● AIM OF THE TASK
Write out the entries below exactly, from the first line to the one with "PIR2 pin OUT: TX -> D6", both ends included.

● DATASET EXCERPTS

--------------------------------

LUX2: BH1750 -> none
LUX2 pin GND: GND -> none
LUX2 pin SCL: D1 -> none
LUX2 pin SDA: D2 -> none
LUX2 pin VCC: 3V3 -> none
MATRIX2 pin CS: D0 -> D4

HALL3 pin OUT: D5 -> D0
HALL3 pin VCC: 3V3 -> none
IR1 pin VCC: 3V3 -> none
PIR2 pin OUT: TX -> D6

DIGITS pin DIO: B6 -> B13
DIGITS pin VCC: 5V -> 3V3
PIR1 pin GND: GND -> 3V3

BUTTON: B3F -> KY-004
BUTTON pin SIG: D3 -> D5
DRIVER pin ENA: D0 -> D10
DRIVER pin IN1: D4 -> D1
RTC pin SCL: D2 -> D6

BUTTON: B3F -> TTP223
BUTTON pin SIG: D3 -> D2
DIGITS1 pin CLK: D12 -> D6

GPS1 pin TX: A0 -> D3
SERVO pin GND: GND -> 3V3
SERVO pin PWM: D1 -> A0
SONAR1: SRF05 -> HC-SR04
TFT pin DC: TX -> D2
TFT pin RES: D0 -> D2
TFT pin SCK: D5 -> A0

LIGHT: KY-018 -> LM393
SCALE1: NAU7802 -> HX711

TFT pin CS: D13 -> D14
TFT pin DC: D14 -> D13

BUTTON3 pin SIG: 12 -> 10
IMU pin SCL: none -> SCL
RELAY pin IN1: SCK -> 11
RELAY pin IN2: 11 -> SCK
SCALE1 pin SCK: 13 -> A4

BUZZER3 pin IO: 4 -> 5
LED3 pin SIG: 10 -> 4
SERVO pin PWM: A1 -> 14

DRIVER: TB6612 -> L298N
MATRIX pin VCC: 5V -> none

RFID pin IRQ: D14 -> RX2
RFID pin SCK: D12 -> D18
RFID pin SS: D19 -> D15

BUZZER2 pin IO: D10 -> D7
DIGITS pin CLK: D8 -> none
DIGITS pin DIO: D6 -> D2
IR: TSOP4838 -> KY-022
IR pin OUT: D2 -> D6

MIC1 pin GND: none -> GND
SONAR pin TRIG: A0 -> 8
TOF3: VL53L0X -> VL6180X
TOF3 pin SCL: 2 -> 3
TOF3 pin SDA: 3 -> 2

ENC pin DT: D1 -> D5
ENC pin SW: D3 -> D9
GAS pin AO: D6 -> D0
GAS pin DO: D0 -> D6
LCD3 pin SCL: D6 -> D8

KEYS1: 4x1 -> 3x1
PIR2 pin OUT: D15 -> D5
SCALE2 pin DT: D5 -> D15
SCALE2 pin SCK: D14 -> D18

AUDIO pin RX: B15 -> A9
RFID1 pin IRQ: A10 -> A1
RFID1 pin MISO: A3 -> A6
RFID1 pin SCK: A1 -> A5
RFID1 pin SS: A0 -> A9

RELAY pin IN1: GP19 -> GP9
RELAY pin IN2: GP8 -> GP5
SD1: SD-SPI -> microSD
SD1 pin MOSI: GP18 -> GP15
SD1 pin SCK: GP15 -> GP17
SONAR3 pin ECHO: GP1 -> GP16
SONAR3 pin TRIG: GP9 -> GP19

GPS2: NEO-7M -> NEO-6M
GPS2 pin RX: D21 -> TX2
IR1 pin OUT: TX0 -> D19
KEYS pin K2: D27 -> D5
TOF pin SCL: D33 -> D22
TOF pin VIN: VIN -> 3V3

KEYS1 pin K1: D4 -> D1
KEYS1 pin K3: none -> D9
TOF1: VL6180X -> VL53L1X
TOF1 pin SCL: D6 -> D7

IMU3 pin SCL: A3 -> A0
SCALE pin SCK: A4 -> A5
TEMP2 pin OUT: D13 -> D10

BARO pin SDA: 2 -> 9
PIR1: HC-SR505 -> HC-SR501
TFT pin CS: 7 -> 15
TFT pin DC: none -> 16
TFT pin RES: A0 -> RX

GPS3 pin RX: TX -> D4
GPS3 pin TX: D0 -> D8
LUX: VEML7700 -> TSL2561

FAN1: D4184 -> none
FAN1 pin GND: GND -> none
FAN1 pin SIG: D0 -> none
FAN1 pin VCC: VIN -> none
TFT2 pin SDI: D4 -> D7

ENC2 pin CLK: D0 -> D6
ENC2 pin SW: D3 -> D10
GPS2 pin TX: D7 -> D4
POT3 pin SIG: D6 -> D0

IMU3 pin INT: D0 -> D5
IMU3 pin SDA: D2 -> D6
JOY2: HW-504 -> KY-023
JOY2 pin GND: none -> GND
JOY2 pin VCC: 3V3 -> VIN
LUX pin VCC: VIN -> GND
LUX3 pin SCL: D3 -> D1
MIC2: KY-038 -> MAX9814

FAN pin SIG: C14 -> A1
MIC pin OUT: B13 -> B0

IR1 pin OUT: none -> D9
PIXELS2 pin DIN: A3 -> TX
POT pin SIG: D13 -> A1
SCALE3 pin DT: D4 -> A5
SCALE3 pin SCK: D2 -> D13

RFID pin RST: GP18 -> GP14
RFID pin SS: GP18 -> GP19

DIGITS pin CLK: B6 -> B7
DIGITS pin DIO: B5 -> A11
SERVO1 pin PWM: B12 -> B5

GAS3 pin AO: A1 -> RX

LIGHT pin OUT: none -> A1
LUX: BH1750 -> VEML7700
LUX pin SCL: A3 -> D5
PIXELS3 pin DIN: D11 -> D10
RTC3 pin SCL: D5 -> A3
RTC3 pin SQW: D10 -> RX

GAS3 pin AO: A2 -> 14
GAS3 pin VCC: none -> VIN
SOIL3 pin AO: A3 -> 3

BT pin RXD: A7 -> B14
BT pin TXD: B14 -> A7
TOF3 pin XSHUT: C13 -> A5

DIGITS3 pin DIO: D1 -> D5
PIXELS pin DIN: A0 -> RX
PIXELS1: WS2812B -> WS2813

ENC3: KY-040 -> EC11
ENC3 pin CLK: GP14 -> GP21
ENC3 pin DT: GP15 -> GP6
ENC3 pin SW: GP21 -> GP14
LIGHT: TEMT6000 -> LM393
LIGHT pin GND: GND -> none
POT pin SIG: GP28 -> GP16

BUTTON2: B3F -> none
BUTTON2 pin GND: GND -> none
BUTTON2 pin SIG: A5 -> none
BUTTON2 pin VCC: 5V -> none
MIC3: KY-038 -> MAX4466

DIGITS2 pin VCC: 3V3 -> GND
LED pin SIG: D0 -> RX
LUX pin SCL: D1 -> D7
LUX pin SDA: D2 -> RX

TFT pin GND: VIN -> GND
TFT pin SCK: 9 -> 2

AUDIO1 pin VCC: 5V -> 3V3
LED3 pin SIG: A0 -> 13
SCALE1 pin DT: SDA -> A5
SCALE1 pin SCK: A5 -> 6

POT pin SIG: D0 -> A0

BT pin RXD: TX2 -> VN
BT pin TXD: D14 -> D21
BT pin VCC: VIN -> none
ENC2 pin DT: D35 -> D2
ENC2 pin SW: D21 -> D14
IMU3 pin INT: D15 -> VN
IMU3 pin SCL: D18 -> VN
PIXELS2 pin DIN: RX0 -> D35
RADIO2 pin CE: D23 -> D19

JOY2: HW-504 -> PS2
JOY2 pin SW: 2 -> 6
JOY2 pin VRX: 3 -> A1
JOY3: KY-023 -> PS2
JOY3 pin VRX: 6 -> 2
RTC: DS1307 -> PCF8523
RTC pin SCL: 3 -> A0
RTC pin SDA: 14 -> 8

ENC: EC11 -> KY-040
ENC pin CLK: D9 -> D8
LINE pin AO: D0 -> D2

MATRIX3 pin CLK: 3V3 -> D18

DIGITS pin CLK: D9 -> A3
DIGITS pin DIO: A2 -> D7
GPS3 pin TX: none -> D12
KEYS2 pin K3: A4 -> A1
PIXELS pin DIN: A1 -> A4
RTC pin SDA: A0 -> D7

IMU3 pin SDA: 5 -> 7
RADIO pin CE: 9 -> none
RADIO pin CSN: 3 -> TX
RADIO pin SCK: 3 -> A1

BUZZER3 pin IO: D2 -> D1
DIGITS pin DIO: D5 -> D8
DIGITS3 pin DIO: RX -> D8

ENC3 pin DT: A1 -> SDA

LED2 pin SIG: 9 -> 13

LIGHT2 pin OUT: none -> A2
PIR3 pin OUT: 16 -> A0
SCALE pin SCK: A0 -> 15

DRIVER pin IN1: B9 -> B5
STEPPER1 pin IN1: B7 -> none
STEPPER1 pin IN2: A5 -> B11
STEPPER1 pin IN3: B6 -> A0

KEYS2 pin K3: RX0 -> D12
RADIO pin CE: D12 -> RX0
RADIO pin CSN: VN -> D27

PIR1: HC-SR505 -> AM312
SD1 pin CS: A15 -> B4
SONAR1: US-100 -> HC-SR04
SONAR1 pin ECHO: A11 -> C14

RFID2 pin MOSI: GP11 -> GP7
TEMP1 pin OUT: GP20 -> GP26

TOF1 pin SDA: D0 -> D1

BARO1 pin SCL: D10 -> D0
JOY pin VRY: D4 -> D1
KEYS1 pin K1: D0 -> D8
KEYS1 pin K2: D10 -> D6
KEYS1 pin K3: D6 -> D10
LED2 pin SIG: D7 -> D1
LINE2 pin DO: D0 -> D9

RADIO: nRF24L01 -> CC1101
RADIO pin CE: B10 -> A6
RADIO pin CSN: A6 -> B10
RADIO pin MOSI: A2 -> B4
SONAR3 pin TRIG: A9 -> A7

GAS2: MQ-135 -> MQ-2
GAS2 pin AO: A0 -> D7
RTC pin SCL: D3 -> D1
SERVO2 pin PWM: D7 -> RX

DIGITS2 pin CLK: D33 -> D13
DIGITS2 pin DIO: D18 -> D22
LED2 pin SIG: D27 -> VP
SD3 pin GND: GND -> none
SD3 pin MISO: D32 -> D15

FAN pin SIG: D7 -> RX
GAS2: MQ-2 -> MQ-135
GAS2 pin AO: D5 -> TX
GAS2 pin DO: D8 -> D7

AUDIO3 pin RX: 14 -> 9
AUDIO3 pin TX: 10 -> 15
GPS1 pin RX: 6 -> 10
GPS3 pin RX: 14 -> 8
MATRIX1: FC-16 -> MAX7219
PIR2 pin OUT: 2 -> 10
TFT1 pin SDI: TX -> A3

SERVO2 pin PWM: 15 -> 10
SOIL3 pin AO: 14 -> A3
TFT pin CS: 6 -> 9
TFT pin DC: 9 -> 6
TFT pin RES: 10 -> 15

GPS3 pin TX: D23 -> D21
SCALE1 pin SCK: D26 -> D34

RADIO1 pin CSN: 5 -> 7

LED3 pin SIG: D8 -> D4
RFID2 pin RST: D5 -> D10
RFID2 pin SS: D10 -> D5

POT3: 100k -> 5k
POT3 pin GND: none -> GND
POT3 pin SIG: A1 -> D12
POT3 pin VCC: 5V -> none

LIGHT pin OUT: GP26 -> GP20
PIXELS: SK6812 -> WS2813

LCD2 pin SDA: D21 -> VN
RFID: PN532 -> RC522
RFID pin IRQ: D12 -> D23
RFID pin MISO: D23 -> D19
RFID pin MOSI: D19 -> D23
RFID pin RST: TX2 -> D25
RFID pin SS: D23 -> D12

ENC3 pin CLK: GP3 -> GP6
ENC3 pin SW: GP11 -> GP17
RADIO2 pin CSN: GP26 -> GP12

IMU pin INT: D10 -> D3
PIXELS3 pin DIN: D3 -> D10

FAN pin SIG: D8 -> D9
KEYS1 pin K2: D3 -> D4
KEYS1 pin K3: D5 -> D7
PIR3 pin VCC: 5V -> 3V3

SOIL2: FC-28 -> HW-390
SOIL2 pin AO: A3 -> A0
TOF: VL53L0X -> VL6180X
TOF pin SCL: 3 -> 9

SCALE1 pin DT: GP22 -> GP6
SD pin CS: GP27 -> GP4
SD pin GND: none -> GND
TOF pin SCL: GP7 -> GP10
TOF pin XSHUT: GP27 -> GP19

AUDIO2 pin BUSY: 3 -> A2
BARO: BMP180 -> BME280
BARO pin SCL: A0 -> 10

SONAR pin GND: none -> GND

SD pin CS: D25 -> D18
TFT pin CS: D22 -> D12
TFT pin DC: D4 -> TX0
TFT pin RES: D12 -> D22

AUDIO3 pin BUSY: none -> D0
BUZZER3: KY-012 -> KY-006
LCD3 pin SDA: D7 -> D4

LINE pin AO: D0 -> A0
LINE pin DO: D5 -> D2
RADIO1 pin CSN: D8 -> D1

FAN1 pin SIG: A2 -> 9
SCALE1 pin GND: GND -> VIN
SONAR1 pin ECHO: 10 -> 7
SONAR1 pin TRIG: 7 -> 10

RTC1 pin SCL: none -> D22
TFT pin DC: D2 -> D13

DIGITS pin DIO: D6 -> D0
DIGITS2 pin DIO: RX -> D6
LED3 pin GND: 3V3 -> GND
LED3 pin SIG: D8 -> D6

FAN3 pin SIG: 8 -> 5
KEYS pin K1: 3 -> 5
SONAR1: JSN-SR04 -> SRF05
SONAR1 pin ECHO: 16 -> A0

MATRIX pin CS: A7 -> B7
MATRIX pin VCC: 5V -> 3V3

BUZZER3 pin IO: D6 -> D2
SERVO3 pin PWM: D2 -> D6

--------------------------------

● ANSWER BOX
LUX2: BH1750 -> none
LUX2 pin GND: GND -> none
LUX2 pin SCL: D1 -> none
LUX2 pin SDA: D2 -> none
LUX2 pin VCC: 3V3 -> none
MATRIX2 pin CS: D0 -> D4

HALL3 pin OUT: D5 -> D0
HALL3 pin VCC: 3V3 -> none
IR1 pin VCC: 3V3 -> none
PIR2 pin OUT: TX -> D6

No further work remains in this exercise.